## Records to use
—————

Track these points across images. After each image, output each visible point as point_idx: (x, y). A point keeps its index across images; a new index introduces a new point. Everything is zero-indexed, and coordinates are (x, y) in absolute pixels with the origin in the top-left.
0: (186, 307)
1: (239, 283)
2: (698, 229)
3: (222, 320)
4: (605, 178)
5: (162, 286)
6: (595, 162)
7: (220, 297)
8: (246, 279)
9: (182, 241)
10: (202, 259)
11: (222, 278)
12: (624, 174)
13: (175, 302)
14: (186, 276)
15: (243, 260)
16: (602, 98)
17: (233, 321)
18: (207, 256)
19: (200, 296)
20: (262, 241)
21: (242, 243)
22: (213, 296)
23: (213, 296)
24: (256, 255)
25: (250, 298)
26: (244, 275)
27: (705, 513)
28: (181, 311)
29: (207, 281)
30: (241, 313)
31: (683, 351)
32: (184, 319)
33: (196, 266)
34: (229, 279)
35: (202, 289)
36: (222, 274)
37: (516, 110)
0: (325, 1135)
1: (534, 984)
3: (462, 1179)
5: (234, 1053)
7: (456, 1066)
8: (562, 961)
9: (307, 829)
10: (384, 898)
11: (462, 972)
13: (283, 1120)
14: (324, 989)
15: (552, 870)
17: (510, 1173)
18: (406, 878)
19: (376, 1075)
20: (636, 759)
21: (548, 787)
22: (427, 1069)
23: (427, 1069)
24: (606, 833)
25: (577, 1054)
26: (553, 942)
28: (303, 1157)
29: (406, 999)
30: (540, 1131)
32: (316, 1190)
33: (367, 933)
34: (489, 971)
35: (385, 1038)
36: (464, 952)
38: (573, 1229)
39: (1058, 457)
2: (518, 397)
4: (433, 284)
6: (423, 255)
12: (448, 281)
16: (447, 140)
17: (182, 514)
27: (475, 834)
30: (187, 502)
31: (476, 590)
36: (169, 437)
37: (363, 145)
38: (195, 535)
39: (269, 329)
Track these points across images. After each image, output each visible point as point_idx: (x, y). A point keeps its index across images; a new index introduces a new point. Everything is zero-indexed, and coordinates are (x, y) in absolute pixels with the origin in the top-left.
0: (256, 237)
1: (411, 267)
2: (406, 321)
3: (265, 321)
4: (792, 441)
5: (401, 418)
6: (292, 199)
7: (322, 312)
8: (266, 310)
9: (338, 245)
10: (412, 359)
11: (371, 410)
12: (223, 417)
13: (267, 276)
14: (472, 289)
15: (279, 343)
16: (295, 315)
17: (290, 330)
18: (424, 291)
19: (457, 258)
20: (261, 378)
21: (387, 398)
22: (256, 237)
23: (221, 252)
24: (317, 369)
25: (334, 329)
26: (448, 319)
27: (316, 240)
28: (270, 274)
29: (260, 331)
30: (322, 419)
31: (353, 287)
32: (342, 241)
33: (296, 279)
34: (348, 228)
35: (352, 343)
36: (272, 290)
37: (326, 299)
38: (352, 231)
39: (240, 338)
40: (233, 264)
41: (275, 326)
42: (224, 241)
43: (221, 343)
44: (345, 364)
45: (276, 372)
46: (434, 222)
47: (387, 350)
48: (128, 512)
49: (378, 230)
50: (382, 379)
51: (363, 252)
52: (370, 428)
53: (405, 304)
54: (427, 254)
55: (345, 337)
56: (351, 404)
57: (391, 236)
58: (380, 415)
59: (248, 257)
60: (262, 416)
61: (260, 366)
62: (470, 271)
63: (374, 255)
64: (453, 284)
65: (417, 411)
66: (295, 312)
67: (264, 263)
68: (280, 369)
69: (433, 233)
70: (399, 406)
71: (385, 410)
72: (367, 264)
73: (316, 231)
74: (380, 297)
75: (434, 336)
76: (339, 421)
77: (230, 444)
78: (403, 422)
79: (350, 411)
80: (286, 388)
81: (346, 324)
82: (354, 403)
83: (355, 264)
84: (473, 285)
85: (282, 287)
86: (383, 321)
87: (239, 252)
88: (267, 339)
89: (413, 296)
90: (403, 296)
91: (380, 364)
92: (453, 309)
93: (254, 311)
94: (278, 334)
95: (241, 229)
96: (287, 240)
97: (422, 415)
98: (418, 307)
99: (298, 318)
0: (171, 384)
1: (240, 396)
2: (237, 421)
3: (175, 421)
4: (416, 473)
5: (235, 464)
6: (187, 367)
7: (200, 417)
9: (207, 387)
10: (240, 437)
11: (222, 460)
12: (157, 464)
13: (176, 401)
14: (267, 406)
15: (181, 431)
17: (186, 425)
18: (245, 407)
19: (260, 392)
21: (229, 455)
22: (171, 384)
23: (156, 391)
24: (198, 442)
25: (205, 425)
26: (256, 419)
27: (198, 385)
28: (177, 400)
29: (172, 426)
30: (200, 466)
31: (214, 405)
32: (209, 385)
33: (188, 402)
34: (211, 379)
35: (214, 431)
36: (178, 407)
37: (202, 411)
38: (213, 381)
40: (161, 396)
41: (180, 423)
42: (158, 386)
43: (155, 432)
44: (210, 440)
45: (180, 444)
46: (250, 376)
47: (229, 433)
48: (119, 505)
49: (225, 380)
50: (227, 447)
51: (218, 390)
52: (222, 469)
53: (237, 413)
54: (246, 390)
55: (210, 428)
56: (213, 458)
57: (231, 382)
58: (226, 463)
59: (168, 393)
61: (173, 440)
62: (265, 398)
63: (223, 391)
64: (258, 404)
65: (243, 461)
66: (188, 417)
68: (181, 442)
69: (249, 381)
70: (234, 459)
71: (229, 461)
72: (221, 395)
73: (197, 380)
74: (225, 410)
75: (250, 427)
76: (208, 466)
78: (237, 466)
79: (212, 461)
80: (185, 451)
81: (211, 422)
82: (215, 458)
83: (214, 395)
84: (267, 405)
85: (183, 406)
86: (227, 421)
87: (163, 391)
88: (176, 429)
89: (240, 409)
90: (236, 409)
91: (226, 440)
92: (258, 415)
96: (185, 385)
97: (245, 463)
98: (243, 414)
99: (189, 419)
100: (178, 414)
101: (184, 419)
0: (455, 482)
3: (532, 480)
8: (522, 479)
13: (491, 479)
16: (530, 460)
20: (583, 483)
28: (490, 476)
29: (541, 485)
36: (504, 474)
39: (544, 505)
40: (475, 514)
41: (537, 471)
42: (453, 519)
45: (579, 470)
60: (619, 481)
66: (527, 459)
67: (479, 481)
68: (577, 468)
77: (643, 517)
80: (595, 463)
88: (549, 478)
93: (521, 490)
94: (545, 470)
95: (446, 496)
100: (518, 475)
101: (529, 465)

—————

## What you should do
Render every line of the entries above as a JSON list of strings, one string per line, omitting blank lines.

## Written answer
[
  "Track these points across images. After each image, output each visible point as point_idx: (x, y). A point keeps its index across images; a new index introduces a new point. Everything is zero-indexed, and coordinates are (x, y) in absolute pixels with the origin in the top-left.",
  "0: (186, 307)",
  "1: (239, 283)",
  "2: (698, 229)",
  "3: (222, 320)",
  "4: (605, 178)",
  "5: (162, 286)",
  "6: (595, 162)",
  "7: (220, 297)",
  "8: (246, 279)",
  "9: (182, 241)",
  "10: (202, 259)",
  "11: (222, 278)",
  "12: (624, 174)",
  "13: (175, 302)",
  "14: (186, 276)",
  "15: (243, 260)",
  "16: (602, 98)",
  "17: (233, 321)",
  "18: (207, 256)",
  "19: (200, 296)",
  "20: (262, 241)",
  "21: (242, 243)",
  "22: (213, 296)",
  "23: (213, 296)",
  "24: (256, 255)",
  "25: (250, 298)",
  "26: (244, 275)",
  "27: (705, 513)",
  "28: (181, 311)",
  "29: (207, 281)",
  "30: (241, 313)",
  "31: (683, 351)",
  "32: (184, 319)",
  "33: (196, 266)",
  "34: (229, 279)",
  "35: (202, 289)",
  "36: (222, 274)",
  "37: (516, 110)",
  "0: (325, 1135)",
  "1: (534, 984)",
  "3: (462, 1179)",
  "5: (234, 1053)",
  "7: (456, 1066)",
  "8: (562, 961)",
  "9: (307, 829)",
  "10: (384, 898)",
  "11: (462, 972)",
  "13: (283, 1120)",
  "14: (324, 989)",
  "15: (552, 870)",
  "17: (510, 1173)",
  "18: (406, 878)",
  "19: (376, 1075)",
  "20: (636, 759)",
  "21: (548, 787)",
  "22: (427, 1069)",
  "23: (427, 1069)",
  "24: (606, 833)",
  "25: (577, 1054)",
  "26: (553, 942)",
  "28: (303, 1157)",
  "29: (406, 999)",
  "30: (540, 1131)",
  "32: (316, 1190)",
  "33: (367, 933)",
  "34: (489, 971)",
  "35: (385, 1038)",
  "36: (464, 952)",
  "38: (573, 1229)",
  "39: (1058, 457)",
  "2: (518, 397)",
  "4: (433, 284)",
  "6: (423, 255)",
  "12: (448, 281)",
  "16: (447, 140)",
  "17: (182, 514)",
  "27: (475, 834)",
  "30: (187, 502)",
  "31: (476, 590)",
  "36: (169, 437)",
  "37: (363, 145)",
  "38: (195, 535)",
  "39: (269, 329)",
  "Track these points across images. After each image, output each visible point as point_idx: (x, y). A point keeps its index across images; a new index introduces a new point. Everything is zero-indexed, and coordinates are (x, y) in absolute pixels with the origin in the top-left.",
  "0: (256, 237)",
  "1: (411, 267)",
  "2: (406, 321)",
  "3: (265, 321)",
  "4: (792, 441)",
  "5: (401, 418)",
  "6: (292, 199)",
  "7: (322, 312)",
  "8: (266, 310)",
  "9: (338, 245)",
  "10: (412, 359)",
  "11: (371, 410)",
  "12: (223, 417)",
  "13: (267, 276)",
  "14: (472, 289)",
  "15: (279, 343)",
  "16: (295, 315)",
  "17: (290, 330)",
  "18: (424, 291)",
  "19: (457, 258)",
  "20: (261, 378)",
  "21: (387, 398)",
  "22: (256, 237)",
  "23: (221, 252)",
  "24: (317, 369)",
  "25: (334, 329)",
  "26: (448, 319)",
  "27: (316, 240)",
  "28: (270, 274)",
  "29: (260, 331)",
  "30: (322, 419)",
  "31: (353, 287)",
  "32: (342, 241)",
  "33: (296, 279)",
  "34: (348, 228)",
  "35: (352, 343)",
  "36: (272, 290)",
  "37: (326, 299)",
  "38: (352, 231)",
  "39: (240, 338)",
  "40: (233, 264)",
  "41: (275, 326)",
  "42: (224, 241)",
  "43: (221, 343)",
  "44: (345, 364)",
  "45: (276, 372)",
  "46: (434, 222)",
  "47: (387, 350)",
  "48: (128, 512)",
  "49: (378, 230)",
  "50: (382, 379)",
  "51: (363, 252)",
  "52: (370, 428)",
  "53: (405, 304)",
  "54: (427, 254)",
  "55: (345, 337)",
  "56: (351, 404)",
  "57: (391, 236)",
  "58: (380, 415)",
  "59: (248, 257)",
  "60: (262, 416)",
  "61: (260, 366)",
  "62: (470, 271)",
  "63: (374, 255)",
  "64: (453, 284)",
  "65: (417, 411)",
  "66: (295, 312)",
  "67: (264, 263)",
  "68: (280, 369)",
  "69: (433, 233)",
  "70: (399, 406)",
  "71: (385, 410)",
  "72: (367, 264)",
  "73: (316, 231)",
  "74: (380, 297)",
  "75: (434, 336)",
  "76: (339, 421)",
  "77: (230, 444)",
  "78: (403, 422)",
  "79: (350, 411)",
  "80: (286, 388)",
  "81: (346, 324)",
  "82: (354, 403)",
  "83: (355, 264)",
  "84: (473, 285)",
  "85: (282, 287)",
  "86: (383, 321)",
  "87: (239, 252)",
  "88: (267, 339)",
  "89: (413, 296)",
  "90: (403, 296)",
  "91: (380, 364)",
  "92: (453, 309)",
  "93: (254, 311)",
  "94: (278, 334)",
  "95: (241, 229)",
  "96: (287, 240)",
  "97: (422, 415)",
  "98: (418, 307)",
  "99: (298, 318)",
  "0: (171, 384)",
  "1: (240, 396)",
  "2: (237, 421)",
  "3: (175, 421)",
  "4: (416, 473)",
  "5: (235, 464)",
  "6: (187, 367)",
  "7: (200, 417)",
  "9: (207, 387)",
  "10: (240, 437)",
  "11: (222, 460)",
  "12: (157, 464)",
  "13: (176, 401)",
  "14: (267, 406)",
  "15: (181, 431)",
  "17: (186, 425)",
  "18: (245, 407)",
  "19: (260, 392)",
  "21: (229, 455)",
  "22: (171, 384)",
  "23: (156, 391)",
  "24: (198, 442)",
  "25: (205, 425)",
  "26: (256, 419)",
  "27: (198, 385)",
  "28: (177, 400)",
  "29: (172, 426)",
  "30: (200, 466)",
  "31: (214, 405)",
  "32: (209, 385)",
  "33: (188, 402)",
  "34: (211, 379)",
  "35: (214, 431)",
  "36: (178, 407)",
  "37: (202, 411)",
  "38: (213, 381)",
  "40: (161, 396)",
  "41: (180, 423)",
  "42: (158, 386)",
  "43: (155, 432)",
  "44: (210, 440)",
  "45: (180, 444)",
  "46: (250, 376)",
  "47: (229, 433)",
  "48: (119, 505)",
  "49: (225, 380)",
  "50: (227, 447)",
  "51: (218, 390)",
  "52: (222, 469)",
  "53: (237, 413)",
  "54: (246, 390)",
  "55: (210, 428)",
  "56: (213, 458)",
  "57: (231, 382)",
  "58: (226, 463)",
  "59: (168, 393)",
  "61: (173, 440)",
  "62: (265, 398)",
  "63: (223, 391)",
  "64: (258, 404)",
  "65: (243, 461)",
  "66: (188, 417)",
  "68: (181, 442)",
  "69: (249, 381)",
  "70: (234, 459)",
  "71: (229, 461)",
  "72: (221, 395)",
  "73: (197, 380)",
  "74: (225, 410)",
  "75: (250, 427)",
  "76: (208, 466)",
  "78: (237, 466)",
  "79: (212, 461)",
  "80: (185, 451)",
  "81: (211, 422)",
  "82: (215, 458)",
  "83: (214, 395)",
  "84: (267, 405)",
  "85: (183, 406)",
  "86: (227, 421)",
  "87: (163, 391)",
  "88: (176, 429)",
  "89: (240, 409)",
  "90: (236, 409)",
  "91: (226, 440)",
  "92: (258, 415)",
  "96: (185, 385)",
  "97: (245, 463)",
  "98: (243, 414)",
  "99: (189, 419)",
  "100: (178, 414)",
  "101: (184, 419)",
  "0: (455, 482)",
  "3: (532, 480)",
  "8: (522, 479)",
  "13: (491, 479)",
  "16: (530, 460)",
  "20: (583, 483)",
  "28: (490, 476)",
  "29: (541, 485)",
  "36: (504, 474)",
  "39: (544, 505)",
  "40: (475, 514)",
  "41: (537, 471)",
  "42: (453, 519)",
  "45: (579, 470)",
  "60: (619, 481)",
  "66: (527, 459)",
  "67: (479, 481)",
  "68: (577, 468)",
  "77: (643, 517)",
  "80: (595, 463)",
  "88: (549, 478)",
  "93: (521, 490)",
  "94: (545, 470)",
  "95: (446, 496)",
  "100: (518, 475)",
  "101: (529, 465)"
]